Start of Data provided

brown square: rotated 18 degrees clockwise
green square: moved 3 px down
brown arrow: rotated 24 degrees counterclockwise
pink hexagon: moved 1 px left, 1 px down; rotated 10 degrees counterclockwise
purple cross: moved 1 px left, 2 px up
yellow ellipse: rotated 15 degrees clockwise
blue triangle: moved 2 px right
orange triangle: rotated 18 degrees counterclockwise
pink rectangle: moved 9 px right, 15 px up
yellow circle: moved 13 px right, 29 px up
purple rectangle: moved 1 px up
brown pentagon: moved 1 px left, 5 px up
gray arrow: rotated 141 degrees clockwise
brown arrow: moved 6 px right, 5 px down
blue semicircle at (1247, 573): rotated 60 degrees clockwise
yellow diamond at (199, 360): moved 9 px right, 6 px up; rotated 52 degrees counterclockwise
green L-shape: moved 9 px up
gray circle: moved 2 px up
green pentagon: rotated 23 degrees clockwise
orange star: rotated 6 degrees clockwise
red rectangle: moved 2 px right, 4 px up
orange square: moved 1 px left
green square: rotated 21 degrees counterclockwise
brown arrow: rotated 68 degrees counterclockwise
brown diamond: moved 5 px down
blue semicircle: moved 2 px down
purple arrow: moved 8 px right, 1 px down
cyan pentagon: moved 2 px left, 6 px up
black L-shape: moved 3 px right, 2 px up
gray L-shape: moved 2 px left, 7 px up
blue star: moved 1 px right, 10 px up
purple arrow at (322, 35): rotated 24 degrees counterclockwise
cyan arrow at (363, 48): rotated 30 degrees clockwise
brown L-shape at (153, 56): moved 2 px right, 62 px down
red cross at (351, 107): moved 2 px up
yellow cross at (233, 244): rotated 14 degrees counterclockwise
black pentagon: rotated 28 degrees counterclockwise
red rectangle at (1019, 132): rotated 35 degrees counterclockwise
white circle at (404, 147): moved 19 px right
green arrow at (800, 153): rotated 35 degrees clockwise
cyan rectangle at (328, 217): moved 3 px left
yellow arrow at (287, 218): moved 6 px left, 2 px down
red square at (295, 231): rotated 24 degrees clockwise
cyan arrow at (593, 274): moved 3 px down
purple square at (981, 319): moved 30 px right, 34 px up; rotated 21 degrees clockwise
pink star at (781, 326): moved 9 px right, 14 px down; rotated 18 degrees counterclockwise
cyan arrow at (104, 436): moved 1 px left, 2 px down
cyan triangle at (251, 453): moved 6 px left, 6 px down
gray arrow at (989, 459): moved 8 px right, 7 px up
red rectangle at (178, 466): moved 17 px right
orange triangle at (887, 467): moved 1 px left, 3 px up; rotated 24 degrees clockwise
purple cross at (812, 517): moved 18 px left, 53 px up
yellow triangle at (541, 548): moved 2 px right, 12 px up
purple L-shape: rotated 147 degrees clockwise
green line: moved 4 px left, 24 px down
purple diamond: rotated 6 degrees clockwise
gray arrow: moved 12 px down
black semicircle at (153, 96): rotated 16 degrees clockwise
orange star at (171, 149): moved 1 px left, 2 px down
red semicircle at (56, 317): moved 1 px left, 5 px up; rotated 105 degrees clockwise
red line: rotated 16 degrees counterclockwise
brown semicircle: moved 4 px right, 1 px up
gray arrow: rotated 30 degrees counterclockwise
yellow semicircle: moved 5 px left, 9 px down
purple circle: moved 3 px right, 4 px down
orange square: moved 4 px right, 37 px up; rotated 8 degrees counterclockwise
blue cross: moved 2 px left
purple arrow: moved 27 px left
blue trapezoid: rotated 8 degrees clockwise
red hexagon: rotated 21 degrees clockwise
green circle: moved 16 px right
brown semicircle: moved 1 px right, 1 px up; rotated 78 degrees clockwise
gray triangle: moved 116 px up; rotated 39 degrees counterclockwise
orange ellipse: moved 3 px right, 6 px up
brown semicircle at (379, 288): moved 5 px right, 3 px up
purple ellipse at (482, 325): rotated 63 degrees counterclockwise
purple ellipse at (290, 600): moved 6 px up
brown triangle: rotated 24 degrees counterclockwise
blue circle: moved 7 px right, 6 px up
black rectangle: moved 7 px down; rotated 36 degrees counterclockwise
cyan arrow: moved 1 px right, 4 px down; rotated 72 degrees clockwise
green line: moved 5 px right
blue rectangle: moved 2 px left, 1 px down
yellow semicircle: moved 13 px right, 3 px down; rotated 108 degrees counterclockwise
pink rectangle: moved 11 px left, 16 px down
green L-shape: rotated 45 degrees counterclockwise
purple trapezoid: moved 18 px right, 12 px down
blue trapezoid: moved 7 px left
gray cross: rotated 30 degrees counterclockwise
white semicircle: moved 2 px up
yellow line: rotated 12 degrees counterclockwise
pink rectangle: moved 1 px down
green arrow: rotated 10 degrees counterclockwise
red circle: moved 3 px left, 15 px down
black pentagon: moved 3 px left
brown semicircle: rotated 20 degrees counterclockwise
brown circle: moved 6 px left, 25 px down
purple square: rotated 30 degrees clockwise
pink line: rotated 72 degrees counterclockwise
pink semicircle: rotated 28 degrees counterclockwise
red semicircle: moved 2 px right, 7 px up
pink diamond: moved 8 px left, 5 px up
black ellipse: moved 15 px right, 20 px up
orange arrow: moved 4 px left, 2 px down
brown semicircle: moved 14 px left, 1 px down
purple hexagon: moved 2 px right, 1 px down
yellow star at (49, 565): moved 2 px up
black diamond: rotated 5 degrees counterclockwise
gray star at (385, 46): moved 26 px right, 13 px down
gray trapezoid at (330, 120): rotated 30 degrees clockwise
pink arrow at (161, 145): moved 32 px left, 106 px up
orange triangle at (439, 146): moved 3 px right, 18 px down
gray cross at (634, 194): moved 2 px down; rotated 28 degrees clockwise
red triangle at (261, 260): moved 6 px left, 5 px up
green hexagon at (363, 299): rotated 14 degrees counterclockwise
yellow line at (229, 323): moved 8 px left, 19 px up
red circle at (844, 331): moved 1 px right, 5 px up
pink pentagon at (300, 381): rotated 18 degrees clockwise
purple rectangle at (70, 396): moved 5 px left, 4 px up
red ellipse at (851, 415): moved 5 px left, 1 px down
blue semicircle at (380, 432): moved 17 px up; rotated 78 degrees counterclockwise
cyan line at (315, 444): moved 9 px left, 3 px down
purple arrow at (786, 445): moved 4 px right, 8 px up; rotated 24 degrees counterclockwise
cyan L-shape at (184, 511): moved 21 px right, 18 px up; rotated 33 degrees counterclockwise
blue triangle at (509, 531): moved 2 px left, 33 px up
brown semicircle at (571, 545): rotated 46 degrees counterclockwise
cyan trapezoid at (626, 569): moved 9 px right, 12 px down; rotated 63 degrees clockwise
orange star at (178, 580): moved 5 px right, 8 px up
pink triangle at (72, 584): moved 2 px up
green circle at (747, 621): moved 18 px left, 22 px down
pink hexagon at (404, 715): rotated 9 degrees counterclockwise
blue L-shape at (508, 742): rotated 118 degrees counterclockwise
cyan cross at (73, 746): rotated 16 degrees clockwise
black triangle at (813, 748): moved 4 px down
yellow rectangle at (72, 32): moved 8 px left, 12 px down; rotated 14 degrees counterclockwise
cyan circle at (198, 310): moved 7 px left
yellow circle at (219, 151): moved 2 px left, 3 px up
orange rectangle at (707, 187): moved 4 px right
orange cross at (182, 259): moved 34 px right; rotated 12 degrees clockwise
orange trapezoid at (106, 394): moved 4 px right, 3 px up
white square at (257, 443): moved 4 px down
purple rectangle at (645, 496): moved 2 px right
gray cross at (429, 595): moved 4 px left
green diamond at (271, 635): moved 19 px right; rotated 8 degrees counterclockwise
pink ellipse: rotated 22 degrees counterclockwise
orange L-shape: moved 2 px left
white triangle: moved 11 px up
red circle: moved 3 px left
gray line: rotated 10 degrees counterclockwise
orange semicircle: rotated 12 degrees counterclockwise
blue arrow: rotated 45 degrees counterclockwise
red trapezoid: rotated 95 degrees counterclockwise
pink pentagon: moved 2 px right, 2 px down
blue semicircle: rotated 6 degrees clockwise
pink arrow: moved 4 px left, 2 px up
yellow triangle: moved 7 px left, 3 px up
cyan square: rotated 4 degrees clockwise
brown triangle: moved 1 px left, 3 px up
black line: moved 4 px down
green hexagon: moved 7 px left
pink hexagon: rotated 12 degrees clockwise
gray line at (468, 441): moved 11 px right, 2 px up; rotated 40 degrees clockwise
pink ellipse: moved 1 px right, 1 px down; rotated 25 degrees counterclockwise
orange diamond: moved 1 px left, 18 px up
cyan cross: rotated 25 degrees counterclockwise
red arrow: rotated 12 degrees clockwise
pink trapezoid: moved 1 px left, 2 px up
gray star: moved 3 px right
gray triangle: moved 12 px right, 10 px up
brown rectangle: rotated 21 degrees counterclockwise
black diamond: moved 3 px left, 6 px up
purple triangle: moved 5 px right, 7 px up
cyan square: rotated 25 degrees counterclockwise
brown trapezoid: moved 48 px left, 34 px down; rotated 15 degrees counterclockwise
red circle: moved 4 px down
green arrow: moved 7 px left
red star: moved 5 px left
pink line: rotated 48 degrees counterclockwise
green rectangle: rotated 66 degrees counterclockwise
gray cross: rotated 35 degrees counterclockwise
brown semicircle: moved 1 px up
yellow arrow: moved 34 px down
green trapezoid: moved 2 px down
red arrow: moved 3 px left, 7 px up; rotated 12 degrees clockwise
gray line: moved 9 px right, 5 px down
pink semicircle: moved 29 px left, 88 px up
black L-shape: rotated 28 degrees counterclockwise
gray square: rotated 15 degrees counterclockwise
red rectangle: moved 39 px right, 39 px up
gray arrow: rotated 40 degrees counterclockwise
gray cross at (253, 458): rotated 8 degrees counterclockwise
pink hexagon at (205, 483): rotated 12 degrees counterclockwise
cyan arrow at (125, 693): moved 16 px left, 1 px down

End of Data provided

From the listing above, return the lines starting at the one with "purple trapezoid: moved" and ending at the one with "pink line: rotated 72", both kept, exactly as they appear and nothing more.

purple trapezoid: moved 18 px right, 12 px down
blue trapezoid: moved 7 px left
gray cross: rotated 30 degrees counterclockwise
white semicircle: moved 2 px up
yellow line: rotated 12 degrees counterclockwise
pink rectangle: moved 1 px down
green arrow: rotated 10 degrees counterclockwise
red circle: moved 3 px left, 15 px down
black pentagon: moved 3 px left
brown semicircle: rotated 20 degrees counterclockwise
brown circle: moved 6 px left, 25 px down
purple square: rotated 30 degrees clockwise
pink line: rotated 72 degrees counterclockwise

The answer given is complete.